[DATASET EXTRACT Boundary: Start]

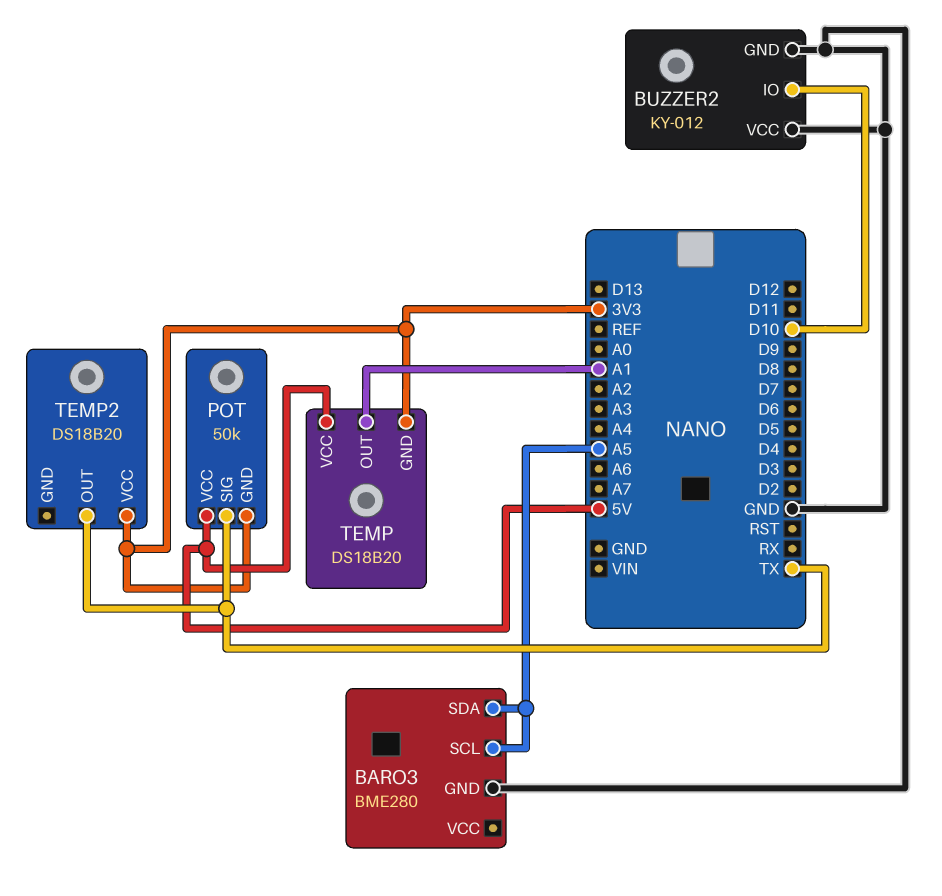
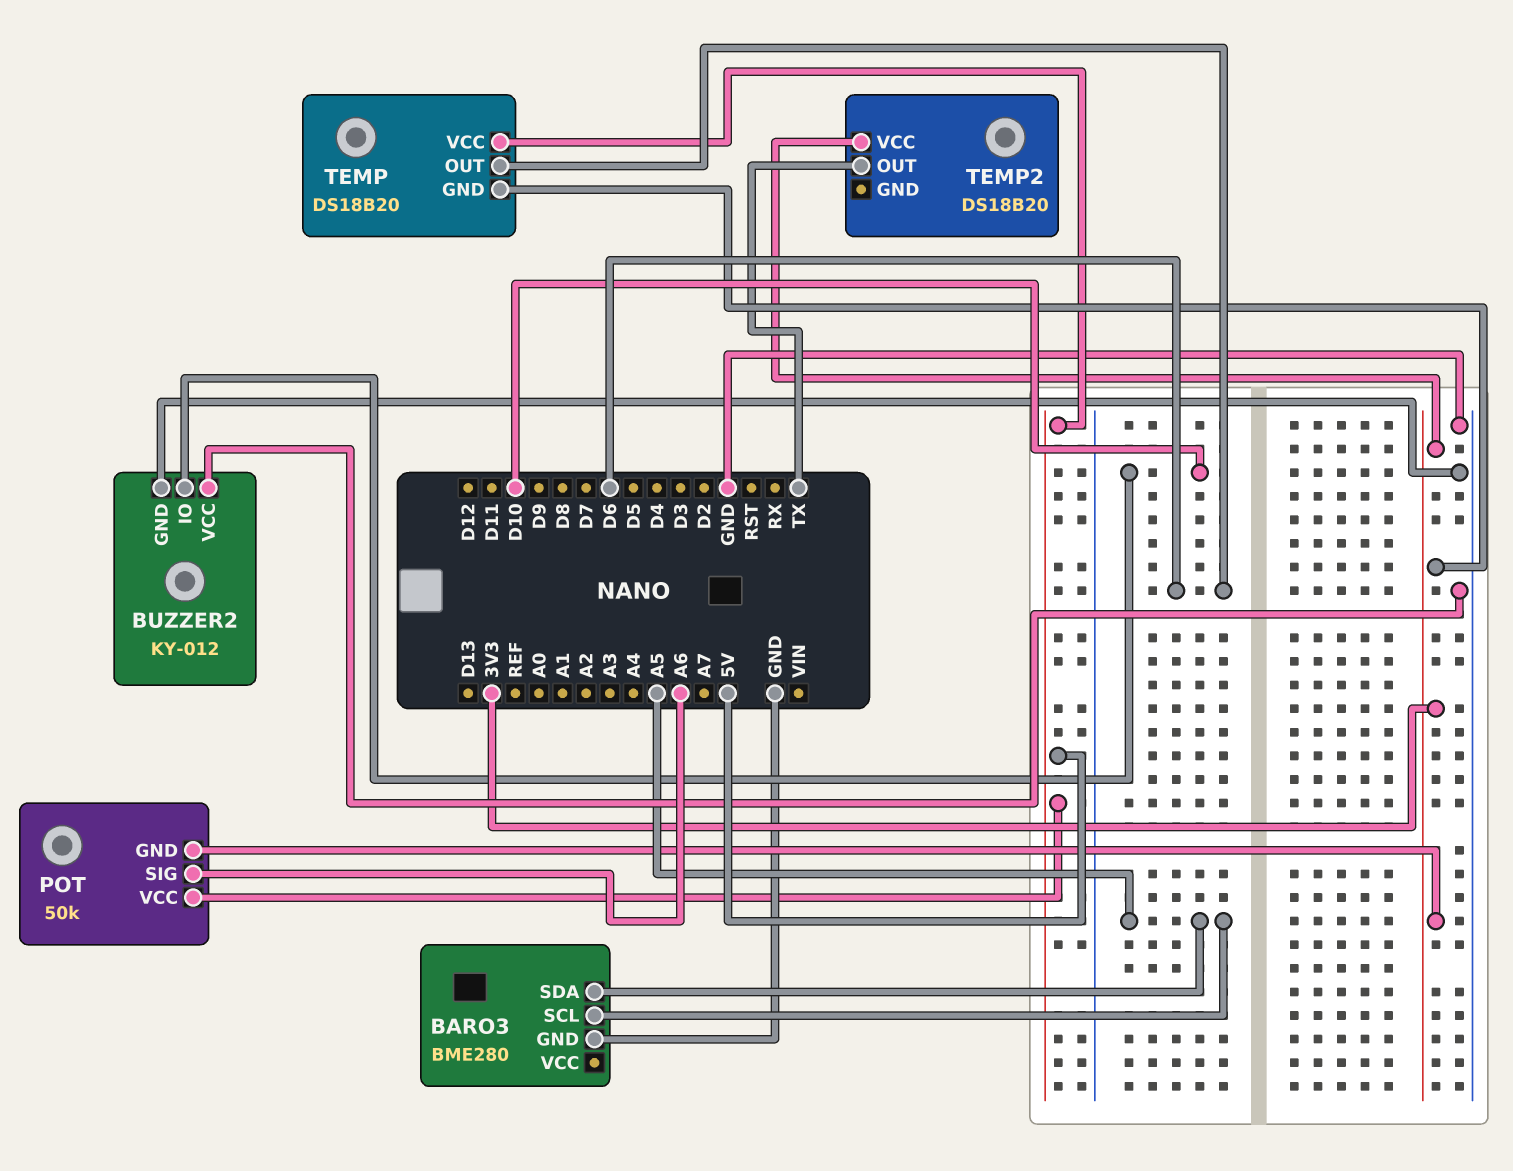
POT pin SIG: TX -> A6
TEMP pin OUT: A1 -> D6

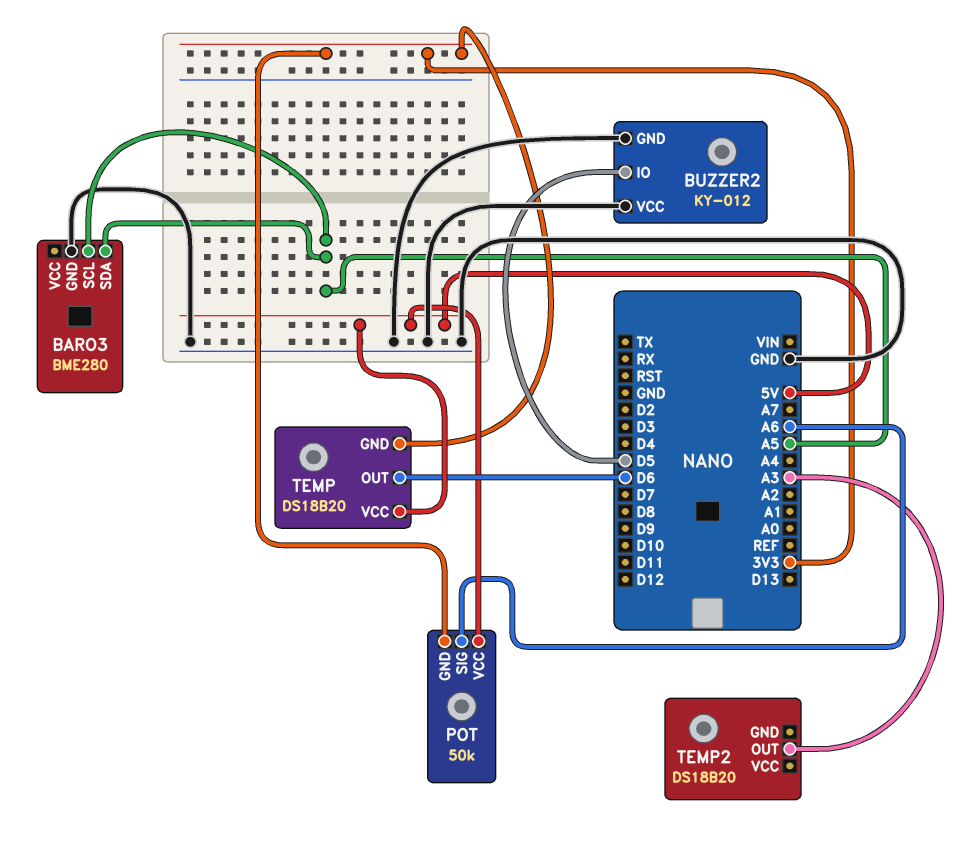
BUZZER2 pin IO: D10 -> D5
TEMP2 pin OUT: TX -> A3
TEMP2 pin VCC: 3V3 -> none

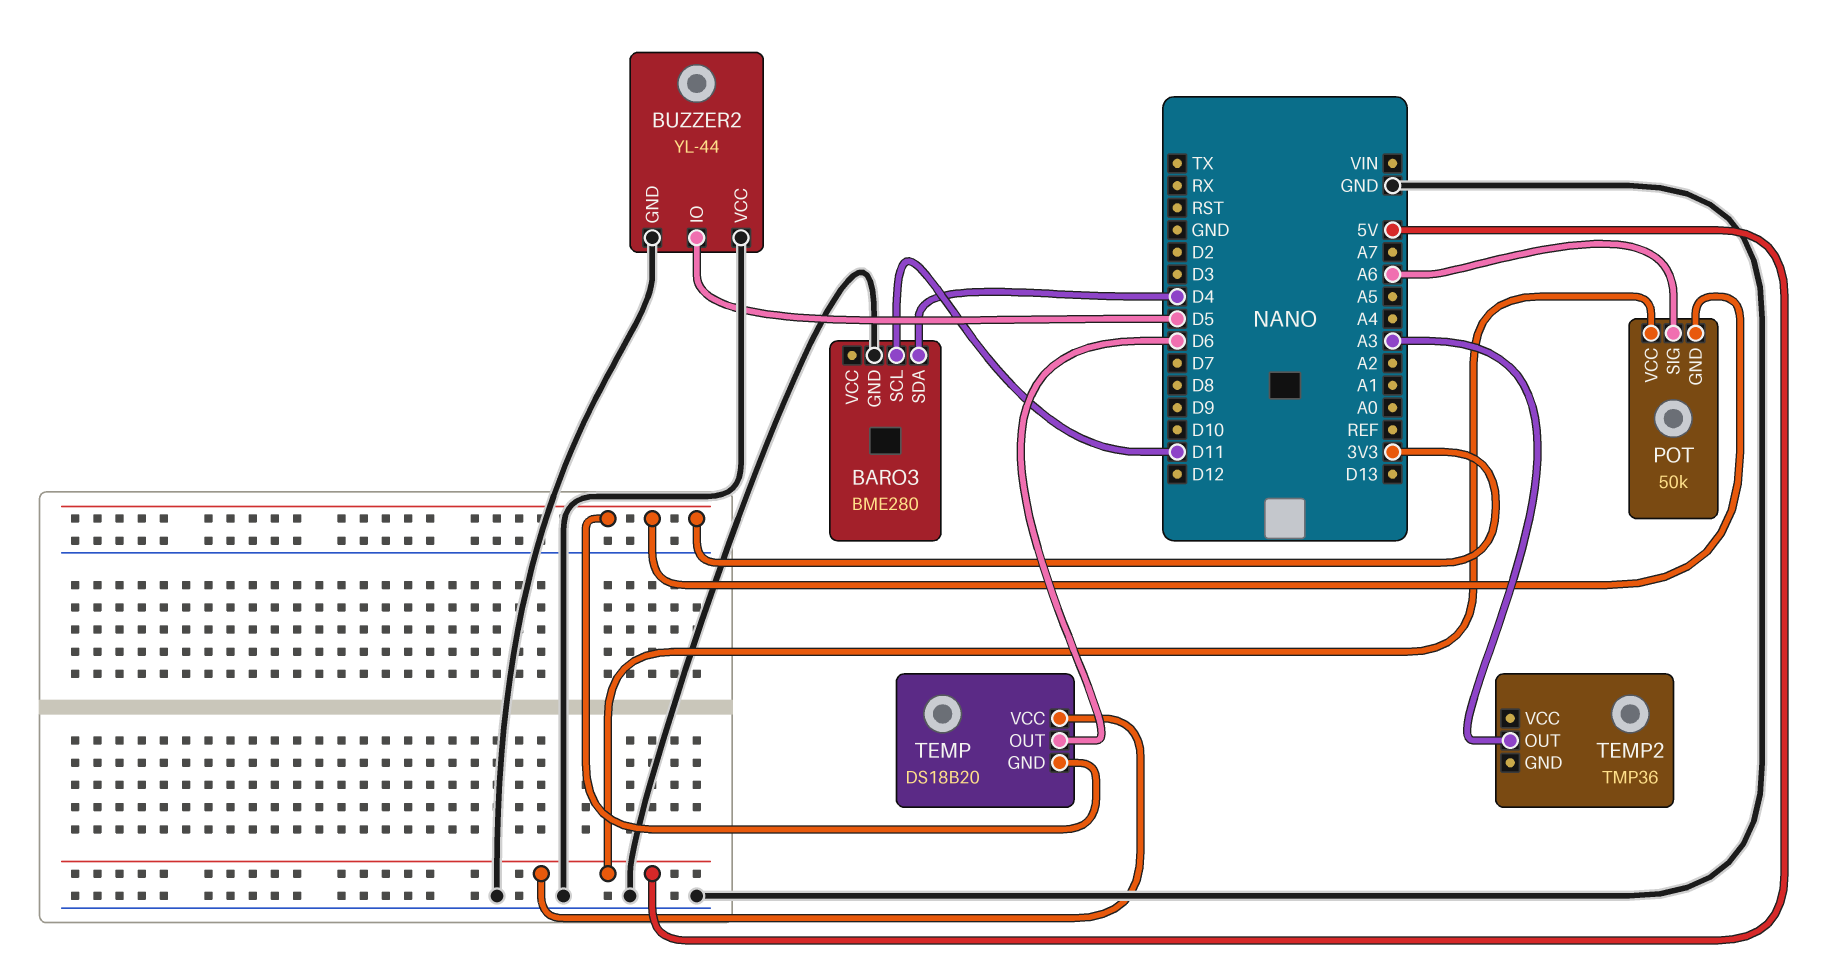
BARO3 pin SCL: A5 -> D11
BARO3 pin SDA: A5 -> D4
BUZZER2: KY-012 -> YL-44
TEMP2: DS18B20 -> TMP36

[DATASET EXTRACT Boundary: End]
[DATASET EXTRACT Boundary: Start]

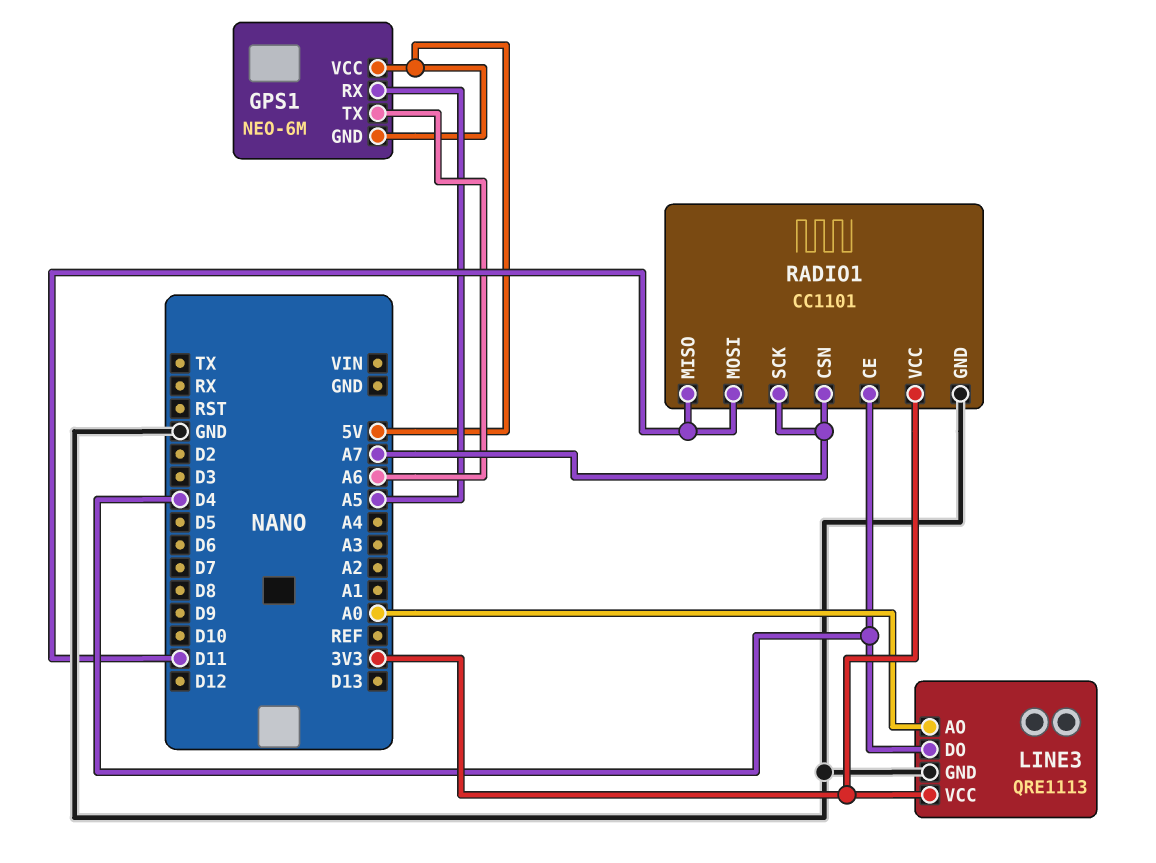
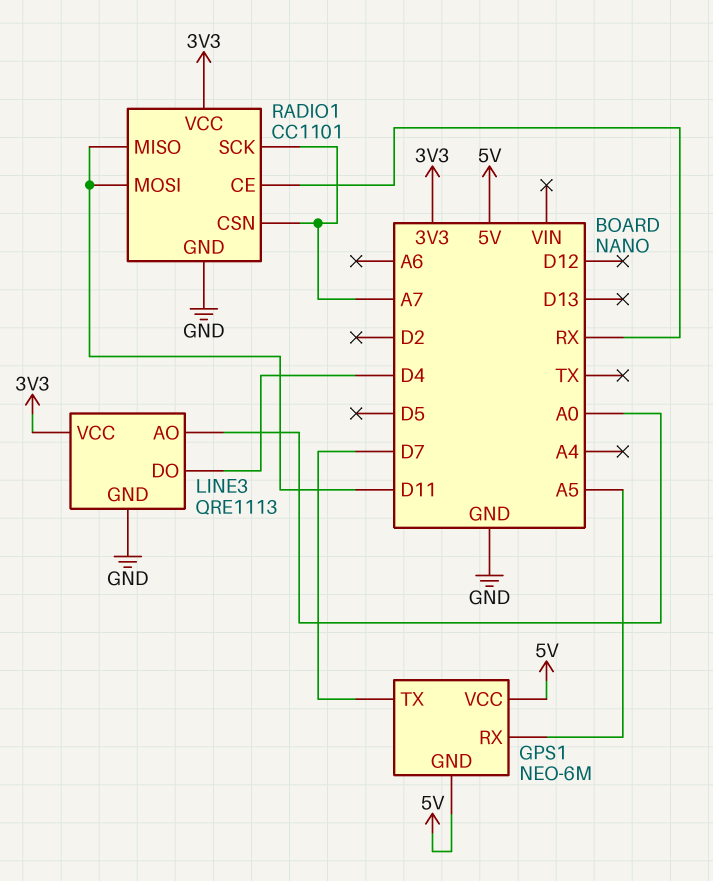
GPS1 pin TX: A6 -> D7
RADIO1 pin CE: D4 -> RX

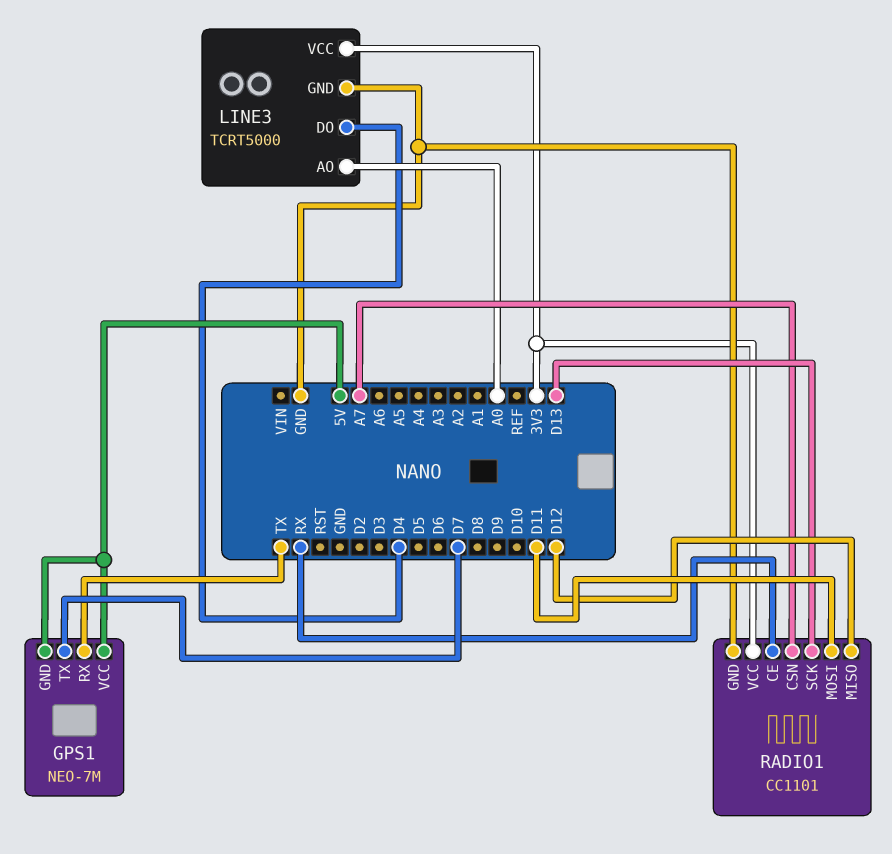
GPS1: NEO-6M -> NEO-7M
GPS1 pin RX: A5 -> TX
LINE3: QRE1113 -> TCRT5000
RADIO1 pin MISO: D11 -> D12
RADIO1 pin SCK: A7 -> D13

[DATASET EXTRACT Boundary: End]

YOUR OBJECTIVE — Starting at the line above that holds "BUZZER2 pin IO: D10 -> D5", repeat every line exactly down to and including the line that holds "TEMP2: DS18B20 -> TMP36", then stop. Do not carry over any pictures.

TASK RESPONSE —
BUZZER2 pin IO: D10 -> D5
TEMP2 pin OUT: TX -> A3
TEMP2 pin VCC: 3V3 -> none

BARO3 pin SCL: A5 -> D11
BARO3 pin SDA: A5 -> D4
BUZZER2: KY-012 -> YL-44
TEMP2: DS18B20 -> TMP36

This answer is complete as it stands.